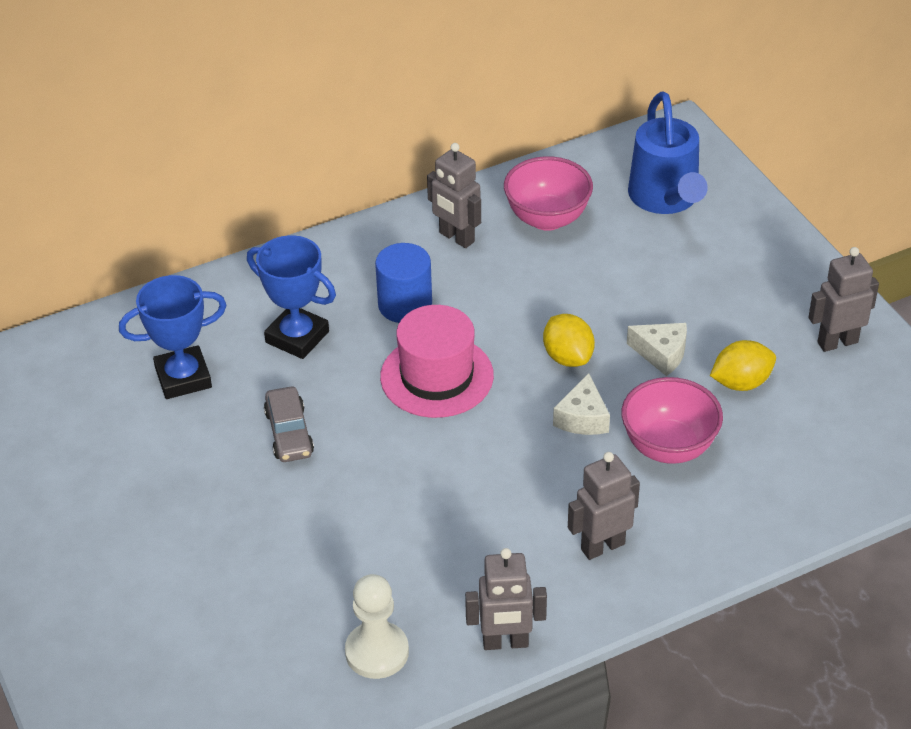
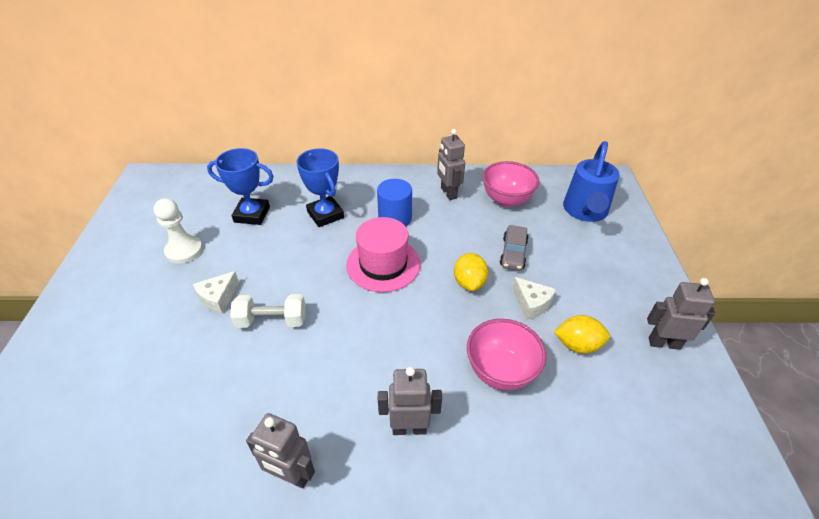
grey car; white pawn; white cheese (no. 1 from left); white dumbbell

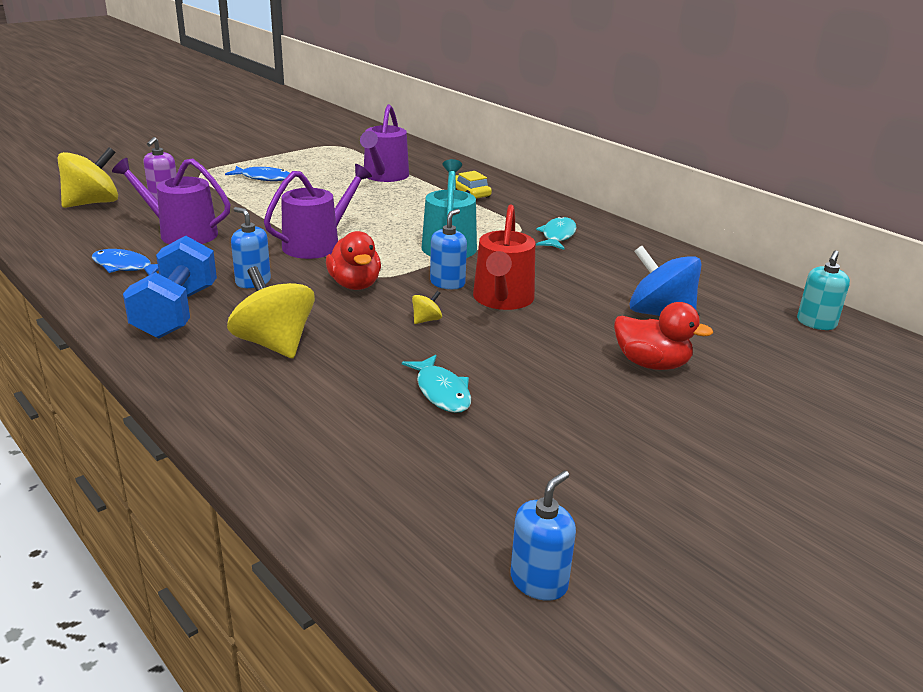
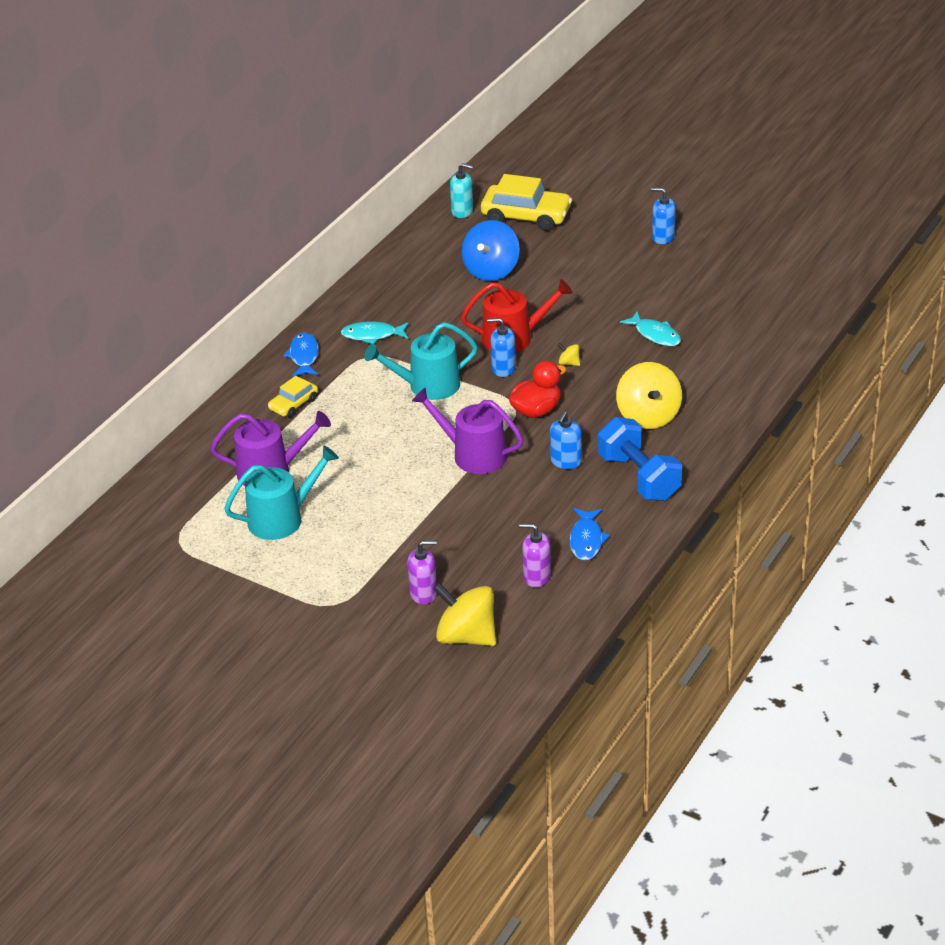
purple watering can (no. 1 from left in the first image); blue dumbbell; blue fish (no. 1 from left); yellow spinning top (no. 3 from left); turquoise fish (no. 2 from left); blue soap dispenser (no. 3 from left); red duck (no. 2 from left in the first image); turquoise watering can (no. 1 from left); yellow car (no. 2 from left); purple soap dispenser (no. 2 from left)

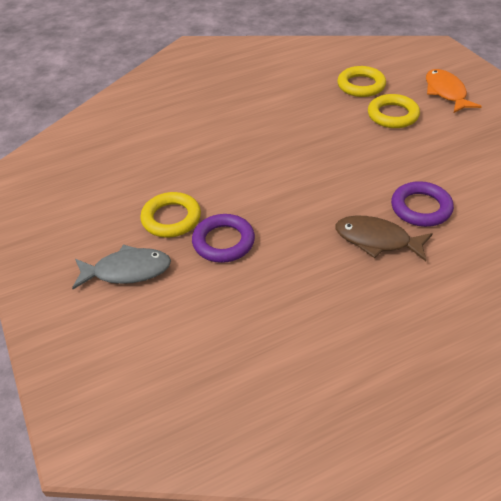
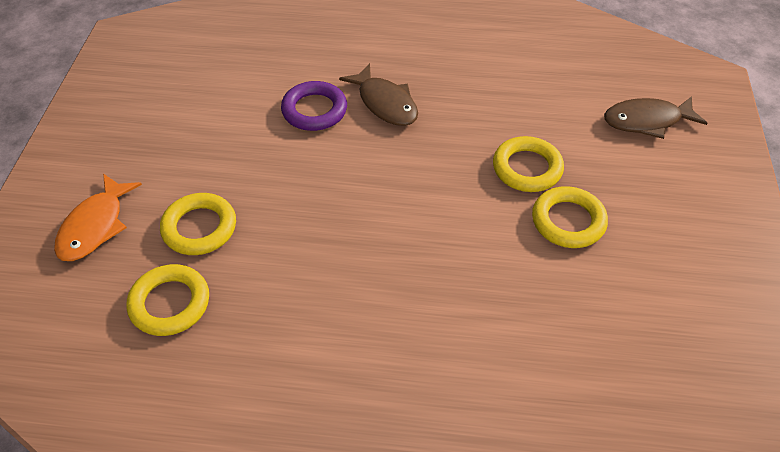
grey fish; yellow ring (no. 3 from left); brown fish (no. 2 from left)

- _Try it_
Write the listing out in full, exactly; no images.

- _Answer to this exercise_
grey car; white pawn; white cheese (no. 1 from left); white dumbbell

purple watering can (no. 1 from left in the first image); blue dumbbell; blue fish (no. 1 from left); yellow spinning top (no. 3 from left); turquoise fish (no. 2 from left); blue soap dispenser (no. 3 from left); red duck (no. 2 from left in the first image); turquoise watering can (no. 1 from left); yellow car (no. 2 from left); purple soap dispenser (no. 2 from left)

grey fish; yellow ring (no. 3 from left); brown fish (no. 2 from left)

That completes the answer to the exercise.